§ **Work task**: Output exactly the lines between the one holding "RELAY pin IN1: GP8 -> GP22" and the last line of the data below, both of those lines included.

§ **Dataset**:
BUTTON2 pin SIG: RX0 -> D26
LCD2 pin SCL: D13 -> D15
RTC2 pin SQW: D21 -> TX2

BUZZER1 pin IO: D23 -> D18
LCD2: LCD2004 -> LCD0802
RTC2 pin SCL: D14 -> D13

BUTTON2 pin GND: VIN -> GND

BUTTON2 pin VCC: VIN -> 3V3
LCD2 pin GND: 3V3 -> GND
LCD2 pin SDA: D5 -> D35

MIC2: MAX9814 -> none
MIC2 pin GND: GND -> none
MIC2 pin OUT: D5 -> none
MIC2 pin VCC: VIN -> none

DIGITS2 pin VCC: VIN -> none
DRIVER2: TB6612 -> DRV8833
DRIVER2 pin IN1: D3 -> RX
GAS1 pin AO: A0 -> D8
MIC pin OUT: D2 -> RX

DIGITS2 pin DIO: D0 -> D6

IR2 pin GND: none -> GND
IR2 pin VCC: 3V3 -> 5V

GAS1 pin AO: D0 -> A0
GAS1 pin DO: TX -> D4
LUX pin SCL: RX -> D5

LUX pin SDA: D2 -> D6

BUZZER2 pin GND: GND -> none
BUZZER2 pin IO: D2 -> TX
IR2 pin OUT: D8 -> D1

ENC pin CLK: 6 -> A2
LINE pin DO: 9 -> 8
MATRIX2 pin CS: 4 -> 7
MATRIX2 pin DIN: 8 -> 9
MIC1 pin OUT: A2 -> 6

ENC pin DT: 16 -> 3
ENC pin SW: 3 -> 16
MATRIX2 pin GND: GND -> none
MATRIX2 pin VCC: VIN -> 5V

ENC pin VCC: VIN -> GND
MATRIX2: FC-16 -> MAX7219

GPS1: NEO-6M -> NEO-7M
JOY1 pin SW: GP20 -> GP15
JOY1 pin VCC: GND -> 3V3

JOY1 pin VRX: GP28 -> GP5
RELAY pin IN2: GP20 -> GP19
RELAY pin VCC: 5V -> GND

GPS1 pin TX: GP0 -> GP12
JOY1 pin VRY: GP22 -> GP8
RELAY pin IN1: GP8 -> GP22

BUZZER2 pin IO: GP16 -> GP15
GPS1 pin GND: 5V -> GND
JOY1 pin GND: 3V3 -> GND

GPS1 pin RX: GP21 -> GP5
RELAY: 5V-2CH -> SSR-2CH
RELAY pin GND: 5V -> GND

§ **Solution to this exercise**:
RELAY pin IN1: GP8 -> GP22

BUZZER2 pin IO: GP16 -> GP15
GPS1 pin GND: 5V -> GND
JOY1 pin GND: 3V3 -> GND

GPS1 pin RX: GP21 -> GP5
RELAY: 5V-2CH -> SSR-2CH
RELAY pin GND: 5V -> GND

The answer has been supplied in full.